Exercise details: Please output exactly the lines from the one containing "SD pin CS: D13 -> D7" through the last line of the records, both included.

■ ■ ■ ■ ■

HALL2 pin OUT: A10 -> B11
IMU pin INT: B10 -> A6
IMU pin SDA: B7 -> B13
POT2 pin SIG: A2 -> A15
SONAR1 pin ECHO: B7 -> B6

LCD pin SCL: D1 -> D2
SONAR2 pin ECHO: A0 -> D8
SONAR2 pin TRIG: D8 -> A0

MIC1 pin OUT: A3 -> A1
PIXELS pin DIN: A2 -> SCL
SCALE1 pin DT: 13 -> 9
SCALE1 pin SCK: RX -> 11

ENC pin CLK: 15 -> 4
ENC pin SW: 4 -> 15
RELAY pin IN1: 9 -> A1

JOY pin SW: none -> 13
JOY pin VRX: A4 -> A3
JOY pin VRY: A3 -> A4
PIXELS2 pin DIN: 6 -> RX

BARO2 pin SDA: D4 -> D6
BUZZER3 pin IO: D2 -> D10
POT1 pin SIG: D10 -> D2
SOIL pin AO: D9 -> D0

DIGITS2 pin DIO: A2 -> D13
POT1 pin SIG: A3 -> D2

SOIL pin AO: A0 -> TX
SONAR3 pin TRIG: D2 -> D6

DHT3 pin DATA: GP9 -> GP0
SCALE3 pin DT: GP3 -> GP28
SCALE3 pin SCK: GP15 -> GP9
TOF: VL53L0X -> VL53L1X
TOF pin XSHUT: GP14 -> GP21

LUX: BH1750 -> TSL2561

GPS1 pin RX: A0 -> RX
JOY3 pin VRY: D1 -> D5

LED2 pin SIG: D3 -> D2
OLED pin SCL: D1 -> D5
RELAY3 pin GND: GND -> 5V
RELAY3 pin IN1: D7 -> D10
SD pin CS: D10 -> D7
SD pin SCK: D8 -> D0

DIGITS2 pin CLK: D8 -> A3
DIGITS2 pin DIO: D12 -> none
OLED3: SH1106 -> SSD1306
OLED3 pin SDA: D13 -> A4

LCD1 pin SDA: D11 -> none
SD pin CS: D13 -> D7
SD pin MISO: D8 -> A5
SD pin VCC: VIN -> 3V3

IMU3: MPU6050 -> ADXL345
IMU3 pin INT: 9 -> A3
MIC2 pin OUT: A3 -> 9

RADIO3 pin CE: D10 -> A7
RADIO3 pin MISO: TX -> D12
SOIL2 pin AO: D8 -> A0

■ ■ ■ ■ ■

Result:
SD pin CS: D13 -> D7
SD pin MISO: D8 -> A5
SD pin VCC: VIN -> 3V3

IMU3: MPU6050 -> ADXL345
IMU3 pin INT: 9 -> A3
MIC2 pin OUT: A3 -> 9

RADIO3 pin CE: D10 -> A7
RADIO3 pin MISO: TX -> D12
SOIL2 pin AO: D8 -> A0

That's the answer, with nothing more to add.